• _Task brief_:
Return the data below unchanged, without images.

── Data provided ──

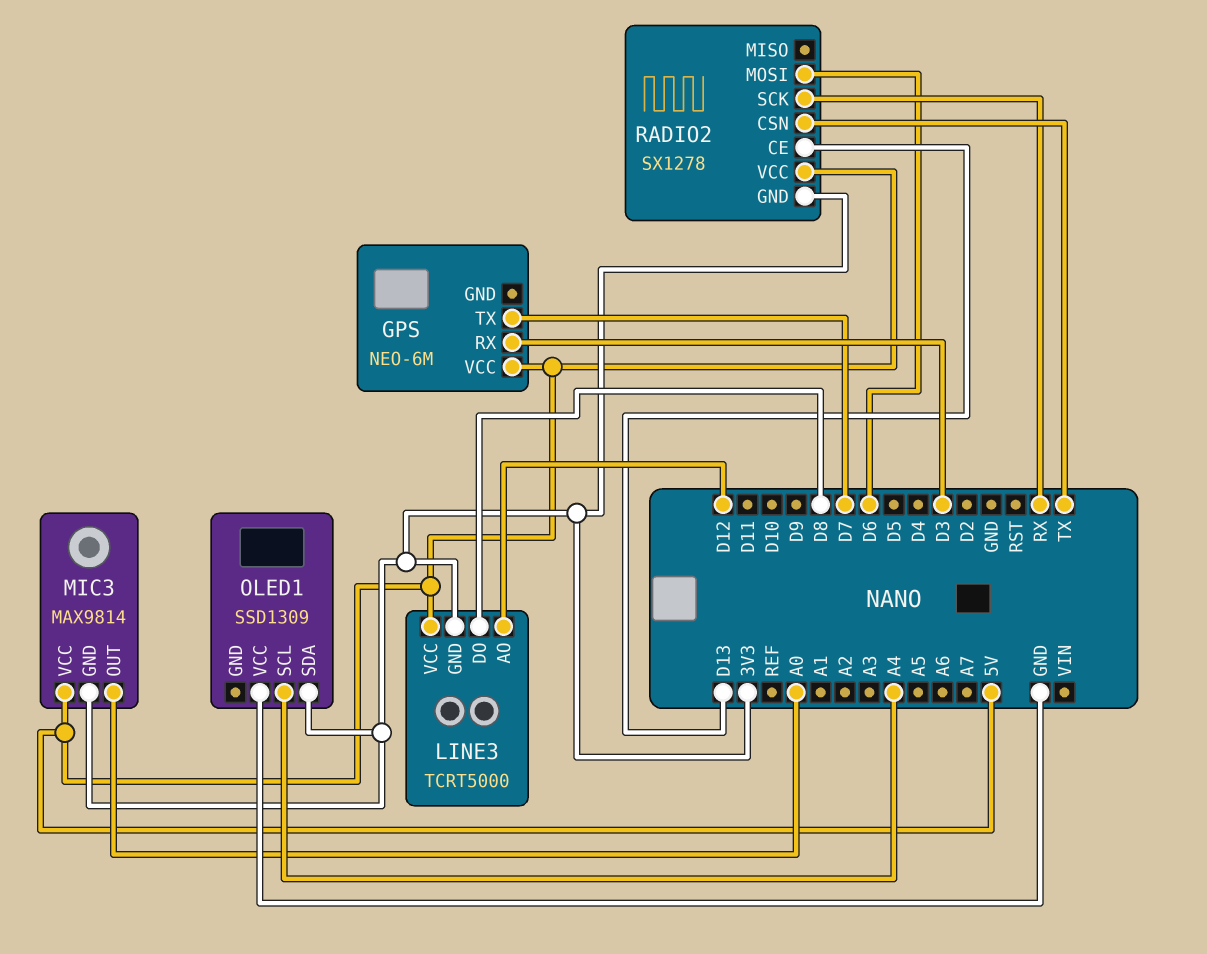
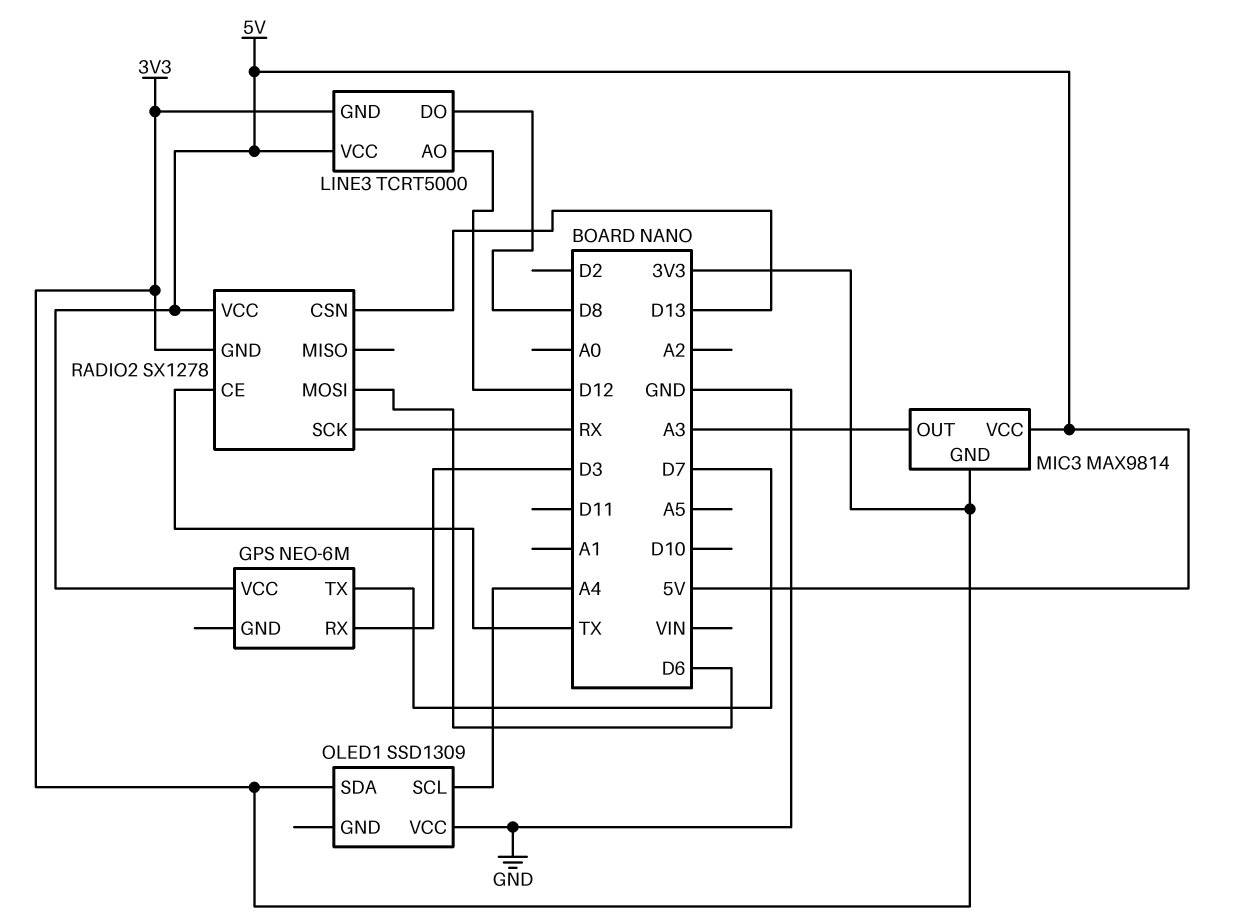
MIC3 pin OUT: A0 -> A3
RADIO2 pin CE: D13 -> TX
RADIO2 pin CSN: TX -> D13

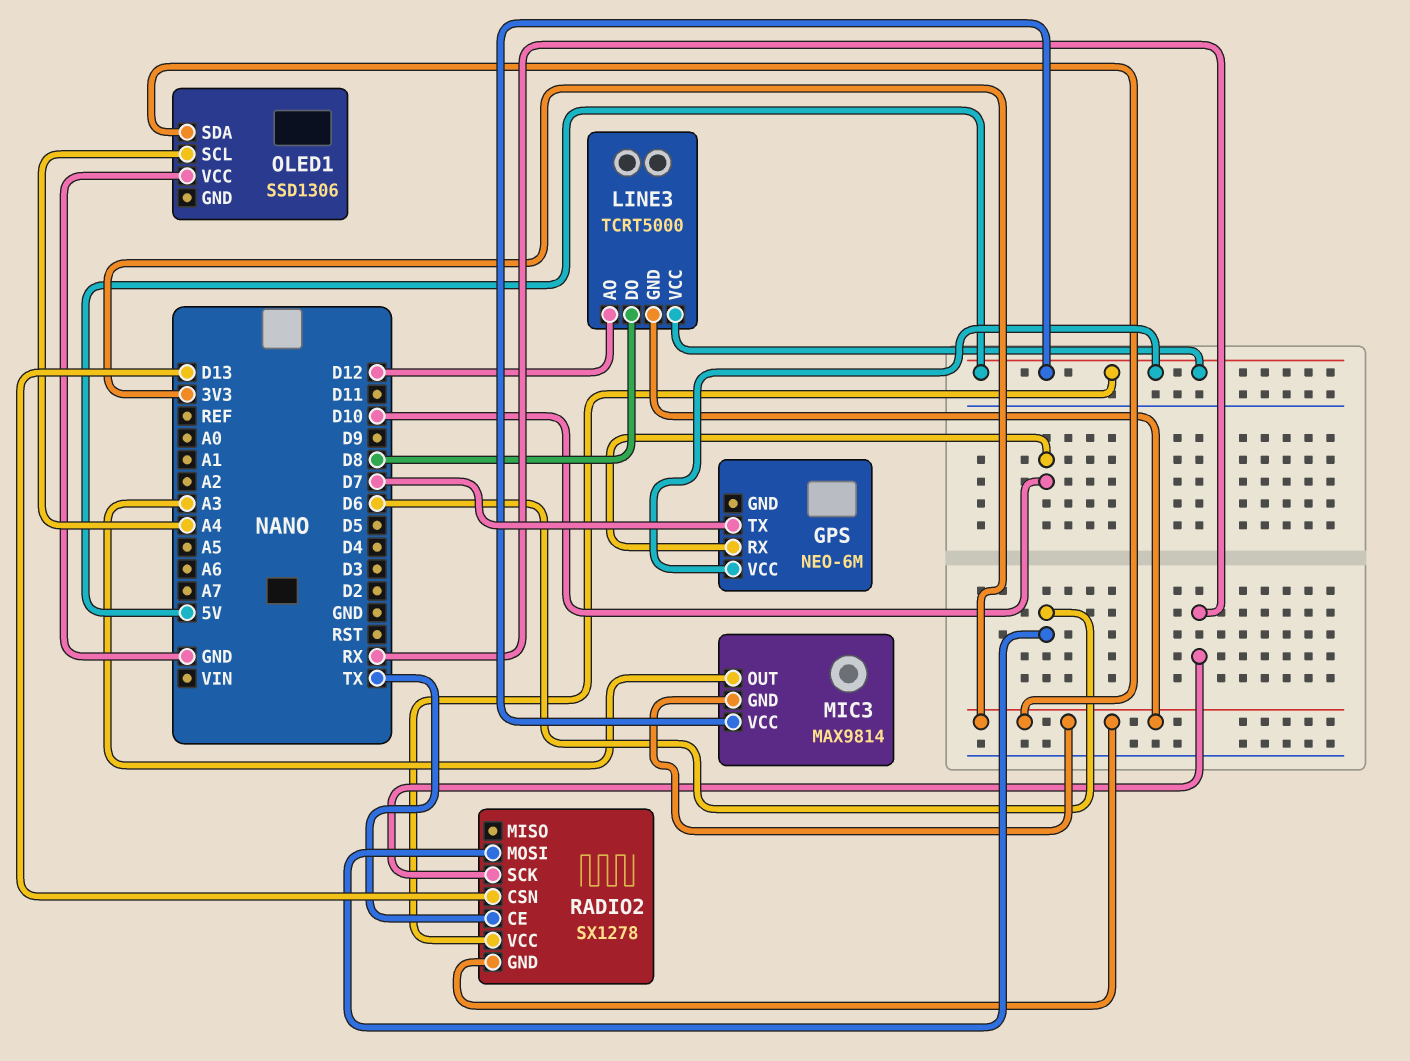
GPS pin RX: D3 -> D10
OLED1: SSD1309 -> SSD1306

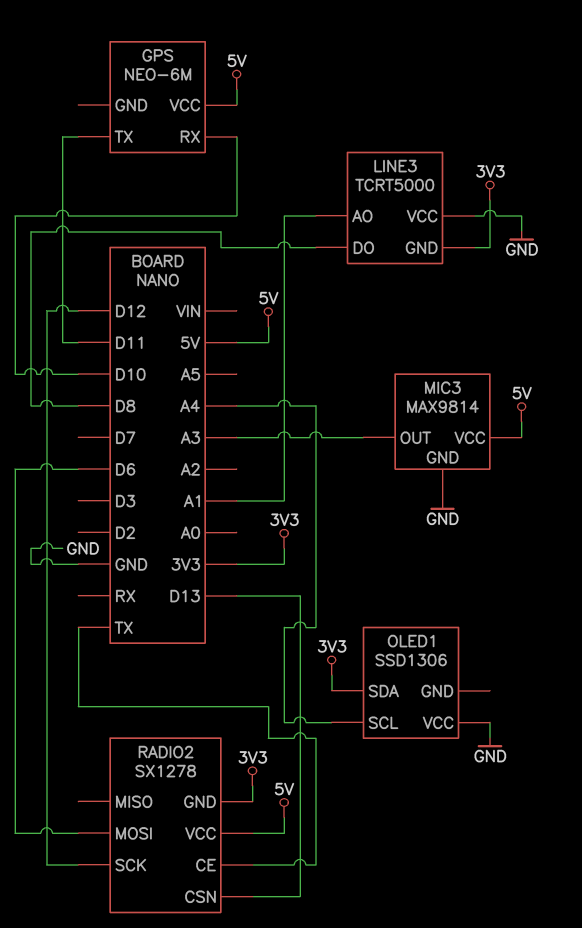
GPS pin TX: D7 -> D11
LINE3 pin AO: D12 -> A1
LINE3 pin VCC: 5V -> GND
MIC3 pin GND: 3V3 -> GND
RADIO2 pin SCK: RX -> D12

───

• _Task output_:
MIC3 pin OUT: A0 -> A3
RADIO2 pin CE: D13 -> TX
RADIO2 pin CSN: TX -> D13

GPS pin RX: D3 -> D10
OLED1: SSD1309 -> SSD1306

GPS pin TX: D7 -> D11
LINE3 pin AO: D12 -> A1
LINE3 pin VCC: 5V -> GND
MIC3 pin GND: 3V3 -> GND
RADIO2 pin SCK: RX -> D12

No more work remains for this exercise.